Output only the lines below from the one containing "white glasses: [118,238,249,342]" to the one containing "grey toothbrush: [266,257,357,280]", exactly as written, both ends kept.
Records for processing: Begin
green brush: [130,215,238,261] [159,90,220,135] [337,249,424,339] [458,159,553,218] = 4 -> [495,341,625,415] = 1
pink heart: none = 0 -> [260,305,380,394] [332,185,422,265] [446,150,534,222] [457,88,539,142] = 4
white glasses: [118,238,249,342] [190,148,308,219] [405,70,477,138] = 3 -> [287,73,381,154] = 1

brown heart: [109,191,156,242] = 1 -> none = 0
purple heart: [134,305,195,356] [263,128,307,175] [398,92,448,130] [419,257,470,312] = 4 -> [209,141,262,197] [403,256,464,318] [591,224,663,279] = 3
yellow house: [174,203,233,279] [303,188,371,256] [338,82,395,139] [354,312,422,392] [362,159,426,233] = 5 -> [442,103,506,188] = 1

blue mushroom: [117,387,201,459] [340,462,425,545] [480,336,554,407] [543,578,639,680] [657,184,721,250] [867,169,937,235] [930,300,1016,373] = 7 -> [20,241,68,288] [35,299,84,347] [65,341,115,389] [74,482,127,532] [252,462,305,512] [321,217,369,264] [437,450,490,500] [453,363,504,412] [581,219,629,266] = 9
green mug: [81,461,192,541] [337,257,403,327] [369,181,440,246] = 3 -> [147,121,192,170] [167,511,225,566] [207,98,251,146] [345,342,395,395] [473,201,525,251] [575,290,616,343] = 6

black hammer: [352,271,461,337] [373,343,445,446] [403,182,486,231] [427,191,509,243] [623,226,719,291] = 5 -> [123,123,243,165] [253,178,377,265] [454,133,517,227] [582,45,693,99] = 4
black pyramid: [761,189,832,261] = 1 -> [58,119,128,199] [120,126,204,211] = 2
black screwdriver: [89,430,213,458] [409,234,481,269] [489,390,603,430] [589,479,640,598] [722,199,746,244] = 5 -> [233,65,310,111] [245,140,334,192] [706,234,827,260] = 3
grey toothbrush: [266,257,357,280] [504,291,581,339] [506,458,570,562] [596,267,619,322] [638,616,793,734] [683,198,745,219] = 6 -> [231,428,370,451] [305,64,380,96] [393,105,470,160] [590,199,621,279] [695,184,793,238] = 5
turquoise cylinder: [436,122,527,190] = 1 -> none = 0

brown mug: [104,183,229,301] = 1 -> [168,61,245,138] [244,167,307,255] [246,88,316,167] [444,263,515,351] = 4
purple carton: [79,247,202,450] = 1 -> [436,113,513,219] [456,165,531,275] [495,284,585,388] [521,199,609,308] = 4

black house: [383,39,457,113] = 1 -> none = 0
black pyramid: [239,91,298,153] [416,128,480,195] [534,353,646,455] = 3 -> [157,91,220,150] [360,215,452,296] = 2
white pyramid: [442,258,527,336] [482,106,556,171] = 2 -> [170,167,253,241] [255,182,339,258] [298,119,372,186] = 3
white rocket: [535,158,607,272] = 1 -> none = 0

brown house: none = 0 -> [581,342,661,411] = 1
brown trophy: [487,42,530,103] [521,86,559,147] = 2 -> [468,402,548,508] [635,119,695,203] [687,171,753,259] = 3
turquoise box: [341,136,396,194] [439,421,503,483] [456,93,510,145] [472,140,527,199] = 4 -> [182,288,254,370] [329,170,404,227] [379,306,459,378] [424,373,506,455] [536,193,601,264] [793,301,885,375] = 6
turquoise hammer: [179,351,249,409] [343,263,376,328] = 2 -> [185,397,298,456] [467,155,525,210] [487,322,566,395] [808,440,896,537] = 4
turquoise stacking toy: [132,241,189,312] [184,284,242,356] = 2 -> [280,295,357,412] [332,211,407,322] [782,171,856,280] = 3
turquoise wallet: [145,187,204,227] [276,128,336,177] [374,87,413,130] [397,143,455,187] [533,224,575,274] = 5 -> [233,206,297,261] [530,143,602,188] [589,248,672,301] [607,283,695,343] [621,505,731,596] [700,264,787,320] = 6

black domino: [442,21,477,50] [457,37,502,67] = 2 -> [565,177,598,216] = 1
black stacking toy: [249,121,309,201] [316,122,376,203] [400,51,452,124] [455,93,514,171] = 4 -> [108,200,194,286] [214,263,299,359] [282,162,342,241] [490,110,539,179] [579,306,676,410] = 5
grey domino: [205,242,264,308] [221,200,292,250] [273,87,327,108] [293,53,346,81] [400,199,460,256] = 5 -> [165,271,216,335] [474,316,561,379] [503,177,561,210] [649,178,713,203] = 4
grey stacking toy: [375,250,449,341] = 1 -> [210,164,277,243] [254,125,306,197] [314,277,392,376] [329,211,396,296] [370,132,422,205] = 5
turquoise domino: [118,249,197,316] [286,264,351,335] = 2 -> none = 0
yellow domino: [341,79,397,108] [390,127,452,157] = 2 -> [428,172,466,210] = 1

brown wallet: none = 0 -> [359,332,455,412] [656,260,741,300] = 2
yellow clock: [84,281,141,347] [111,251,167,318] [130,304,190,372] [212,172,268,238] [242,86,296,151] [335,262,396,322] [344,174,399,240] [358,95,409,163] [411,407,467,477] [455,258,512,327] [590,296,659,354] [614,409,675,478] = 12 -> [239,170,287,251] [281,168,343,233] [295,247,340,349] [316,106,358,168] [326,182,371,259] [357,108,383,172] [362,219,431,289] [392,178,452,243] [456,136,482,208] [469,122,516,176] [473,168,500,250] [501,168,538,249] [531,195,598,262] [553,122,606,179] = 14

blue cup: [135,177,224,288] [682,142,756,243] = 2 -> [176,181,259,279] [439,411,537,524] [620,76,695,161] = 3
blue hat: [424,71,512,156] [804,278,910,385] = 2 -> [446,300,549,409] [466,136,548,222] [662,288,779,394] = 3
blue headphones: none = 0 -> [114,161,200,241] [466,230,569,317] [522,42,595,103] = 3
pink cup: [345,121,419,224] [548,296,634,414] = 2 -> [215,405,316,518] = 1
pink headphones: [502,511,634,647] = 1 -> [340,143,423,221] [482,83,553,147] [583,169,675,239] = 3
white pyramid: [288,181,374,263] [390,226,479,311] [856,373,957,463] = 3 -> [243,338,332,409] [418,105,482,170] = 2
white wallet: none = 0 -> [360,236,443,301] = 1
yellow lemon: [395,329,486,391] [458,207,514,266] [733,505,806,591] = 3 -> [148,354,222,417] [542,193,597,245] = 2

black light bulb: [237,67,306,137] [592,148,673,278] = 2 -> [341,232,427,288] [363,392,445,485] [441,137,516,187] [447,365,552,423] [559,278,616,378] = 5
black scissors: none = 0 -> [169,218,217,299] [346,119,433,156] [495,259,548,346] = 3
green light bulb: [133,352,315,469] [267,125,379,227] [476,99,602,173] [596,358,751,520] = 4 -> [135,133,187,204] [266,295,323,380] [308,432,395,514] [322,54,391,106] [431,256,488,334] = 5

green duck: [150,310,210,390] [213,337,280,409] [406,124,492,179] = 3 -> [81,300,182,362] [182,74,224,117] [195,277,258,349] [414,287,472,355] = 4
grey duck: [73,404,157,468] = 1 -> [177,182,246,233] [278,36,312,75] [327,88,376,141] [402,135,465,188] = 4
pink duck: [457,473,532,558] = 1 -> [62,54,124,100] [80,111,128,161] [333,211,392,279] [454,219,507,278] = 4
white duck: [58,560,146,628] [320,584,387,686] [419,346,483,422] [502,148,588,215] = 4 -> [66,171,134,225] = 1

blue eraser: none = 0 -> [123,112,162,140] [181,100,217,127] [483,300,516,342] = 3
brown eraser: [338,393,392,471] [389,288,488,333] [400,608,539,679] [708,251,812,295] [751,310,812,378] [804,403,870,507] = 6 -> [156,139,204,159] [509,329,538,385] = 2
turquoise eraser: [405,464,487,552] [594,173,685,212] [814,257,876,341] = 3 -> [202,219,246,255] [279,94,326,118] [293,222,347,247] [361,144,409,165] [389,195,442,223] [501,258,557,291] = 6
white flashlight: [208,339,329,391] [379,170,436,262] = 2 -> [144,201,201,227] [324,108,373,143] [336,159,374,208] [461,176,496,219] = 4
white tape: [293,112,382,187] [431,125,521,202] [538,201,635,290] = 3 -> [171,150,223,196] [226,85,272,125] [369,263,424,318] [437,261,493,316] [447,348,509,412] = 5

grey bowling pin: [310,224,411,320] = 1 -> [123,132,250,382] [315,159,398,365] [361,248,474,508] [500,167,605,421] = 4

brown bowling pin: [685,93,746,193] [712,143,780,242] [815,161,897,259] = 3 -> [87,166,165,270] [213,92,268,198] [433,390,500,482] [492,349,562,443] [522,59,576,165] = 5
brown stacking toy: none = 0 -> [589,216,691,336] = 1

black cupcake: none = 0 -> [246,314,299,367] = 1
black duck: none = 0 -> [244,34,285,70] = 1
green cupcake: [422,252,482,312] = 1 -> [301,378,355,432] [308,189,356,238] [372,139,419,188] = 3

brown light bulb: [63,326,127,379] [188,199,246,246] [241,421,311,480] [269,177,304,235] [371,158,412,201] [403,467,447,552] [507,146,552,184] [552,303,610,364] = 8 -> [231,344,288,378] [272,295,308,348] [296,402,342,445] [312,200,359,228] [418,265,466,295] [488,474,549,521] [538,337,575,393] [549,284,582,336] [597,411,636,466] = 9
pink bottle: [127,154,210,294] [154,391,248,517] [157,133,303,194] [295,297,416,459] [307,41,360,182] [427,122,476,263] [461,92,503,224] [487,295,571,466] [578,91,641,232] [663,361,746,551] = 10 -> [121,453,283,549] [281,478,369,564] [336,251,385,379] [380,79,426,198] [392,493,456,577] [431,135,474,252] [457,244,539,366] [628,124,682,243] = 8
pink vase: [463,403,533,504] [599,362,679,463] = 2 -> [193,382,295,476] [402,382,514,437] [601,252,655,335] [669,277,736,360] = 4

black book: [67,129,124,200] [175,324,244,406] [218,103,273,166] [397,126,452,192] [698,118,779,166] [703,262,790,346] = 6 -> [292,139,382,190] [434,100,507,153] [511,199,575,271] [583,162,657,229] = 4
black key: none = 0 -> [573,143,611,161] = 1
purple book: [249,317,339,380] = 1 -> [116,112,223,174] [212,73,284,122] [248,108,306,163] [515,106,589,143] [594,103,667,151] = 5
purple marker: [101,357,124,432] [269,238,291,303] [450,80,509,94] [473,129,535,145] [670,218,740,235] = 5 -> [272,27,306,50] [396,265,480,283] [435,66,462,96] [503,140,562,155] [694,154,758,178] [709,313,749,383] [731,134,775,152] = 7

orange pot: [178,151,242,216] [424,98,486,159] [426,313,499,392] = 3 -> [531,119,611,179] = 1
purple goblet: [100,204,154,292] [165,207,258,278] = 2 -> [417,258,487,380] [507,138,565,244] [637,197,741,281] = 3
Records for processing: End
▶ Answer box:
white glasses: [118,238,249,342] [190,148,308,219] [405,70,477,138] = 3 -> [287,73,381,154] = 1

brown heart: [109,191,156,242] = 1 -> none = 0
purple heart: [134,305,195,356] [263,128,307,175] [398,92,448,130] [419,257,470,312] = 4 -> [209,141,262,197] [403,256,464,318] [591,224,663,279] = 3
yellow house: [174,203,233,279] [303,188,371,256] [338,82,395,139] [354,312,422,392] [362,159,426,233] = 5 -> [442,103,506,188] = 1

blue mushroom: [117,387,201,459] [340,462,425,545] [480,336,554,407] [543,578,639,680] [657,184,721,250] [867,169,937,235] [930,300,1016,373] = 7 -> [20,241,68,288] [35,299,84,347] [65,341,115,389] [74,482,127,532] [252,462,305,512] [321,217,369,264] [437,450,490,500] [453,363,504,412] [581,219,629,266] = 9
green mug: [81,461,192,541] [337,257,403,327] [369,181,440,246] = 3 -> [147,121,192,170] [167,511,225,566] [207,98,251,146] [345,342,395,395] [473,201,525,251] [575,290,616,343] = 6

black hammer: [352,271,461,337] [373,343,445,446] [403,182,486,231] [427,191,509,243] [623,226,719,291] = 5 -> [123,123,243,165] [253,178,377,265] [454,133,517,227] [582,45,693,99] = 4
black pyramid: [761,189,832,261] = 1 -> [58,119,128,199] [120,126,204,211] = 2
black screwdriver: [89,430,213,458] [409,234,481,269] [489,390,603,430] [589,479,640,598] [722,199,746,244] = 5 -> [233,65,310,111] [245,140,334,192] [706,234,827,260] = 3
grey toothbrush: [266,257,357,280] [504,291,581,339] [506,458,570,562] [596,267,619,322] [638,616,793,734] [683,198,745,219] = 6 -> [231,428,370,451] [305,64,380,96] [393,105,470,160] [590,199,621,279] [695,184,793,238] = 5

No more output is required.